(RECORDS FOR THIS TASK)

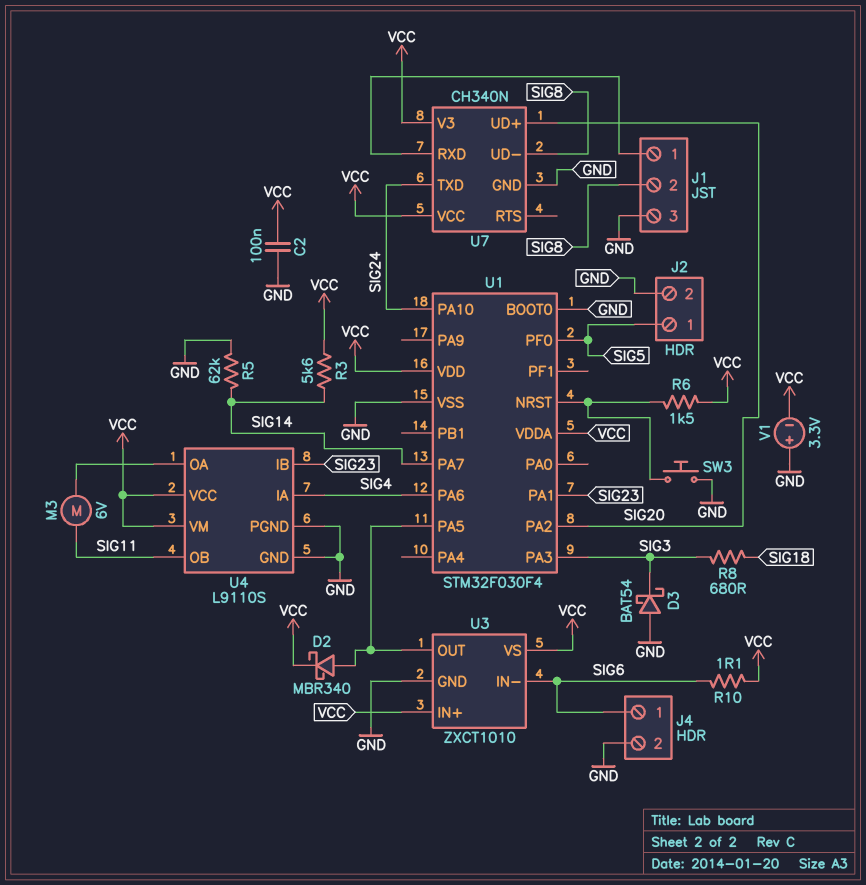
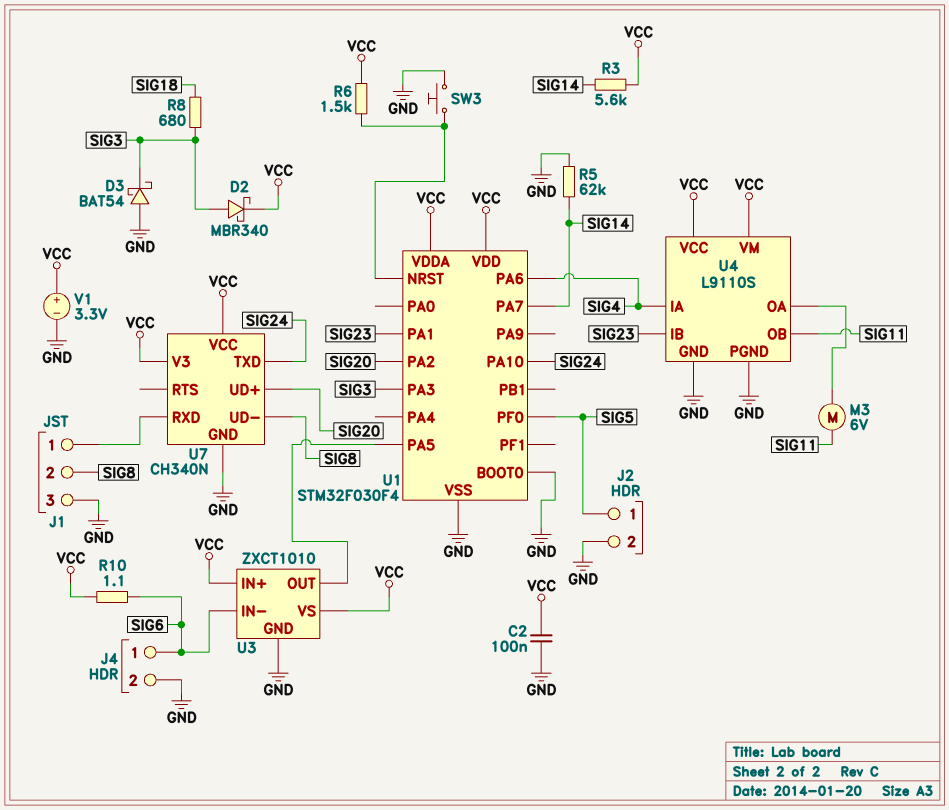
D2: schottky MBR340 (A U1/PA5, K VCC) -> schottky MBR340 (A SIG3, K VCC)
V1: 3.3V (plus GND, minus VCC) -> 3.3V (plus VCC, minus GND)

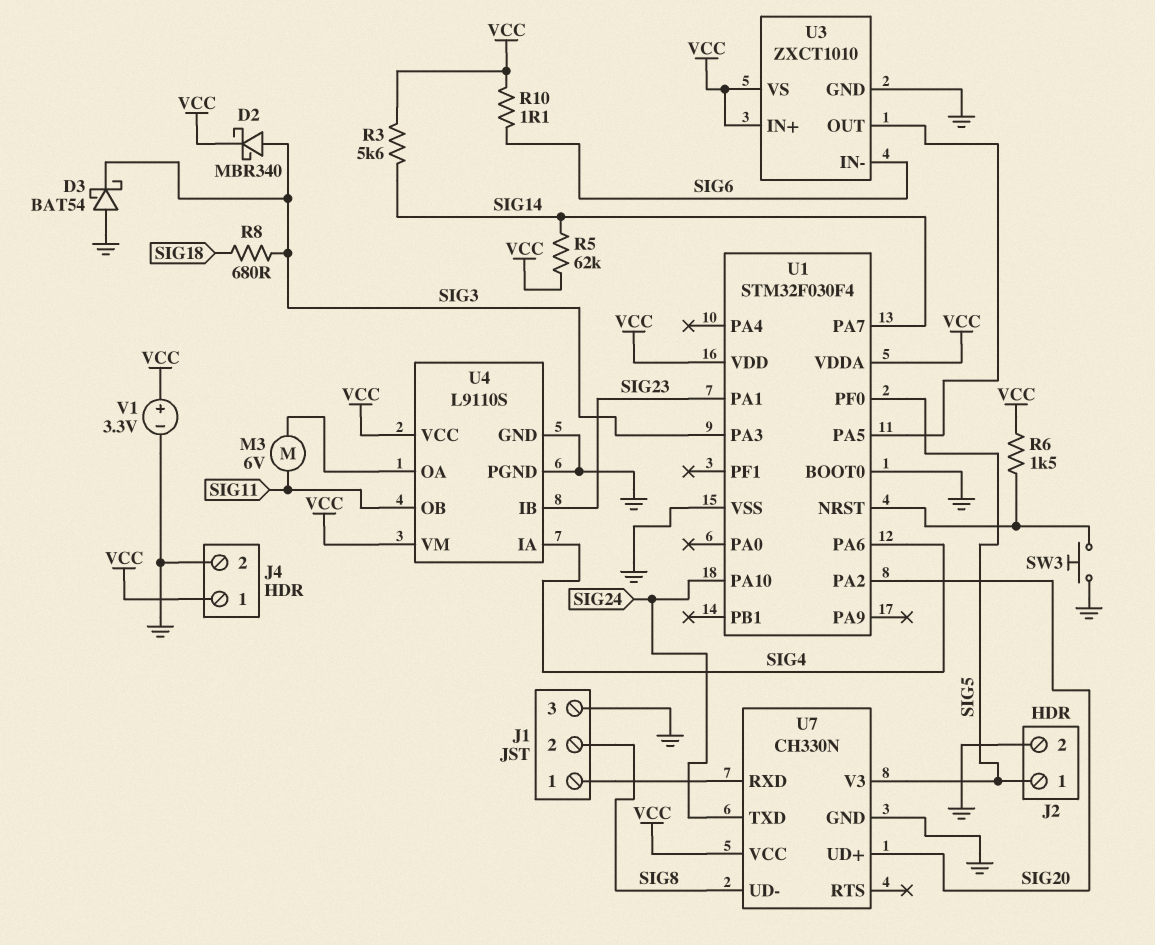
C2: 100nF (GND, VCC) -> none
J4 pin 1: SIG6 -> VCC
R5: 62k (GND, SIG14) -> 62k (SIG14, VCC)
U7: CH340N -> CH330N
U7 pin V3: VCC -> SIG5

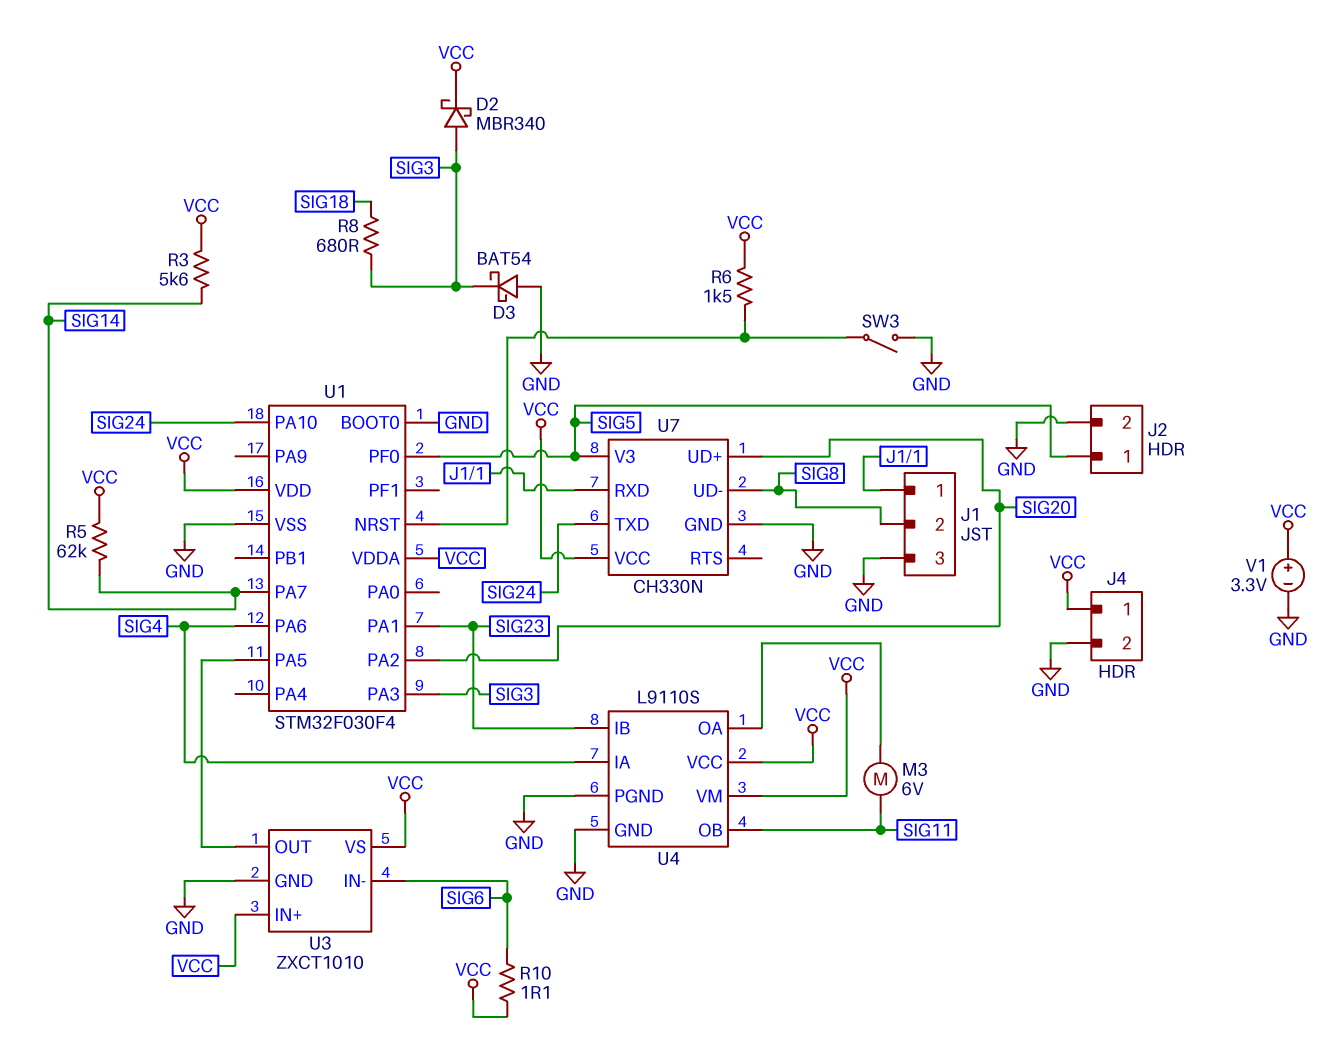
SW3: button (GND, U1/NRST) -> switch (GND, U1/NRST)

(End RECORDS FOR THIS TASK)

PROBLEM:
Set down the records in full and exactly. Do not carry over any image.

WRITTEN REPLY:
D2: schottky MBR340 (A U1/PA5, K VCC) -> schottky MBR340 (A SIG3, K VCC)
V1: 3.3V (plus GND, minus VCC) -> 3.3V (plus VCC, minus GND)

C2: 100nF (GND, VCC) -> none
J4 pin 1: SIG6 -> VCC
R5: 62k (GND, SIG14) -> 62k (SIG14, VCC)
U7: CH340N -> CH330N
U7 pin V3: VCC -> SIG5

SW3: button (GND, U1/NRST) -> switch (GND, U1/NRST)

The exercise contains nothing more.